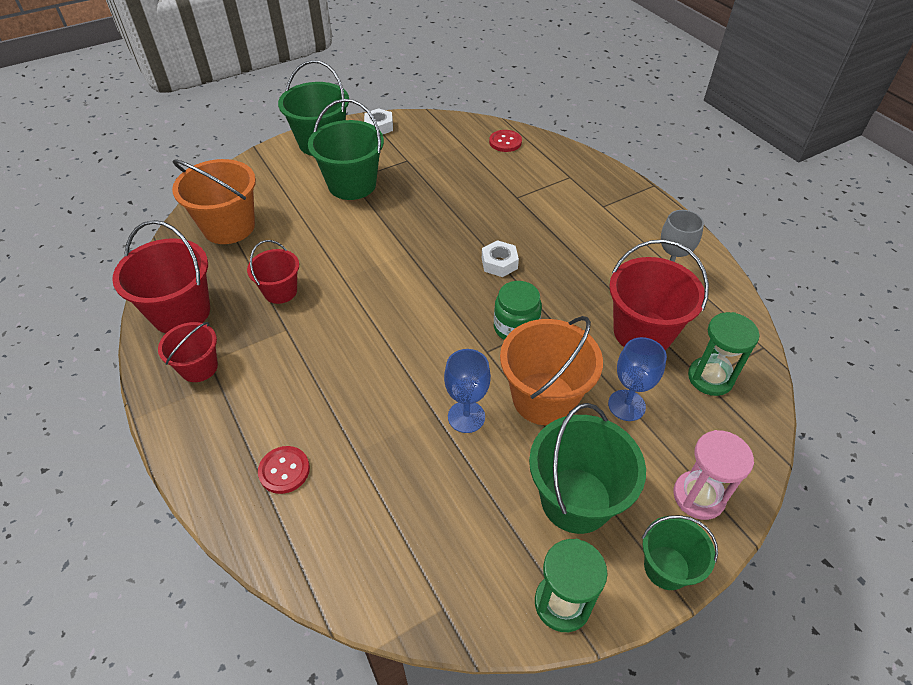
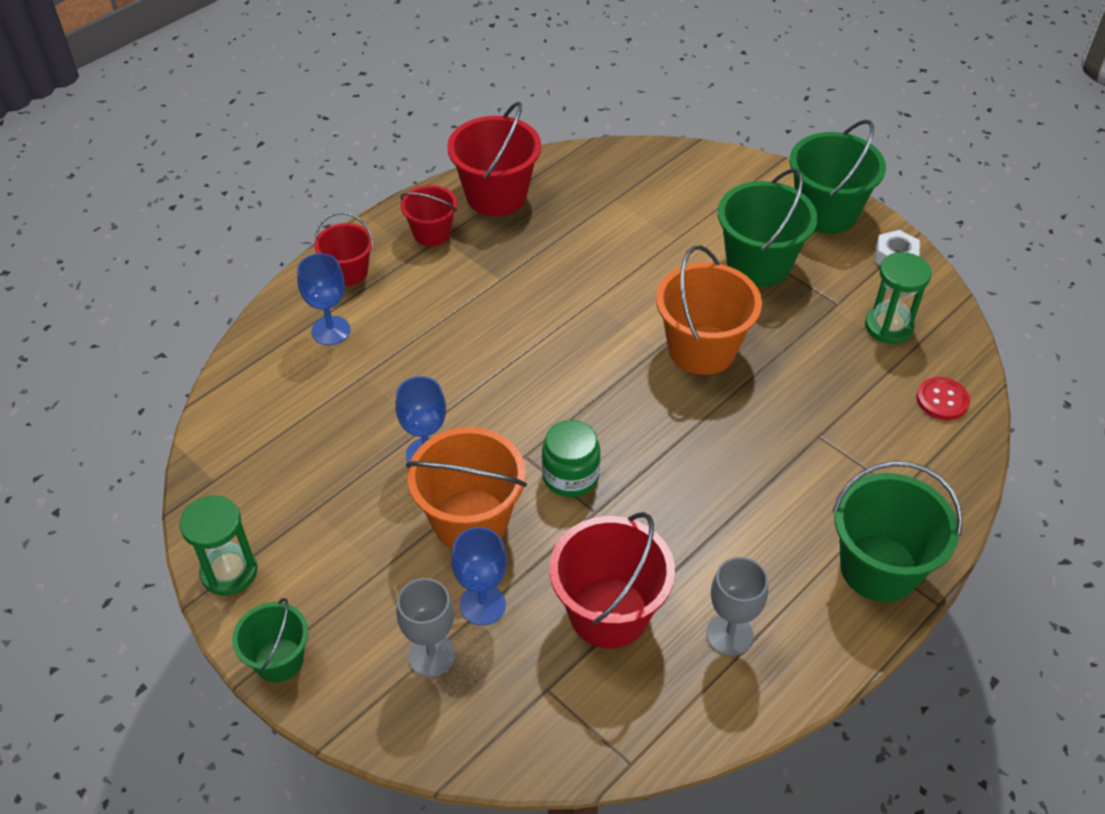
camera: 75 degrees right, 0 degrees up
(229, 227) = (633, 186): orange bucket -> orange bucket (702, 349)
(280, 291) = (552, 257): red bucket -> red bucket (348, 272)
(284, 470) = (331, 331): red button -> blue goblet
(499, 263) = (676, 440): white nut -> none
(576, 500) = (344, 569): green bucket -> green bucket (879, 568)
(670, 447) = (431, 655): none -> grey goblet
(698, 496) = (371, 688): pink hourglass -> none
(710, 378) = (553, 696): green hourglass -> green hourglass (888, 326)

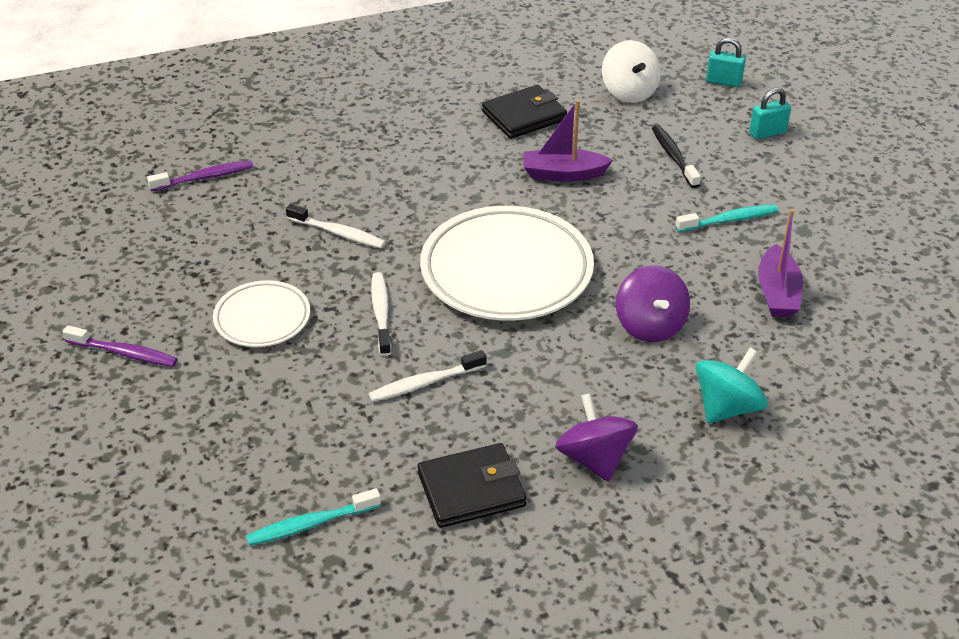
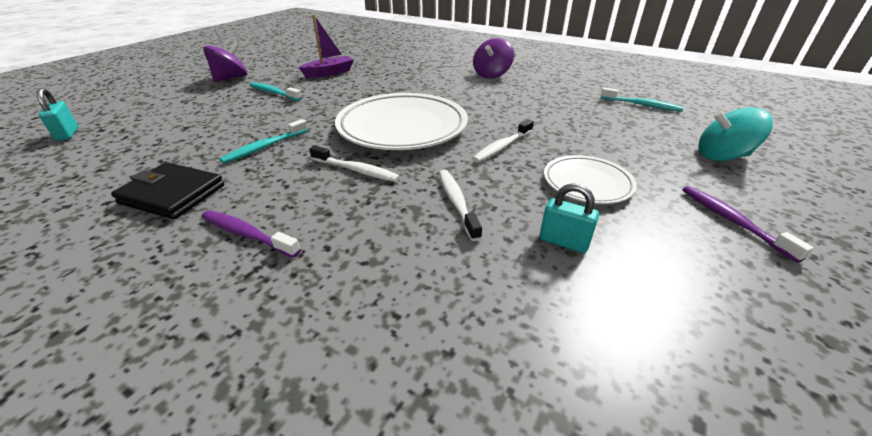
camera: 130 degrees left, 5 degrees down
(205, 177) = (508, 366): purple toothbrush -> purple toothbrush (247, 234)
(424, 383) = (524, 115): white toothbrush -> white toothbrush (356, 170)
(471, 490) = (553, 86): black wallet -> none
(563, 174) = (265, 147): purple boat -> turquoise toothbrush
(629, 92) = (99, 162): white spinning top -> none
(650, 325) = (392, 86): purple spinning top -> purple spinning top (231, 78)
(673, 156) = (207, 121): black toothbrush -> none
(727, 407) = (421, 65): turquoise spinning top -> turquoise spinning top (722, 156)
(767, 133) = (153, 105): turquoise padlock -> turquoise padlock (563, 242)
- - - - -
** The task **
Reproduce the lines from the line containing "(698, 496) = (371, 688): pink" through the end of the records above, exactly and inclusively, omitting pictures.

** Output of the task **
(698, 496) = (371, 688): pink hourglass -> none
(710, 378) = (553, 696): green hourglass -> green hourglass (888, 326)

camera: 130 degrees left, 5 degrees down
(205, 177) = (508, 366): purple toothbrush -> purple toothbrush (247, 234)
(424, 383) = (524, 115): white toothbrush -> white toothbrush (356, 170)
(471, 490) = (553, 86): black wallet -> none
(563, 174) = (265, 147): purple boat -> turquoise toothbrush
(629, 92) = (99, 162): white spinning top -> none
(650, 325) = (392, 86): purple spinning top -> purple spinning top (231, 78)
(673, 156) = (207, 121): black toothbrush -> none
(727, 407) = (421, 65): turquoise spinning top -> turquoise spinning top (722, 156)
(767, 133) = (153, 105): turquoise padlock -> turquoise padlock (563, 242)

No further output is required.